◆ Directions for this task ◆
Leaving out the images, please output every entry exactly as it appears.

◆ Records shown ◆
»»

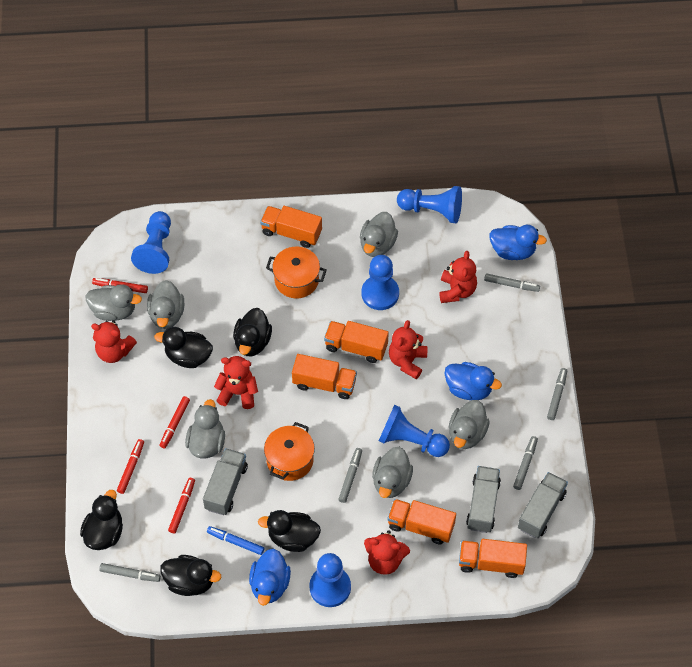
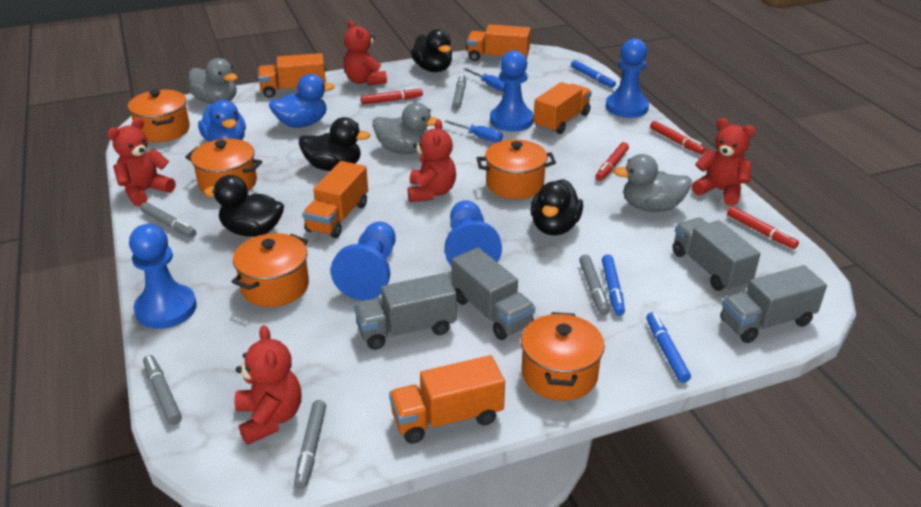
black duck: 5 -> 4
blue duck: 3 -> 2
blue marker: 1 -> 3
blue screwdriver: 0 -> 2
grey duck: 6 -> 3
grey truck: 3 -> 4
orange pot: 2 -> 5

««

◆ Answer ◆
black duck: 5 -> 4
blue duck: 3 -> 2
blue marker: 1 -> 3
blue screwdriver: 0 -> 2
grey duck: 6 -> 3
grey truck: 3 -> 4
orange pot: 2 -> 5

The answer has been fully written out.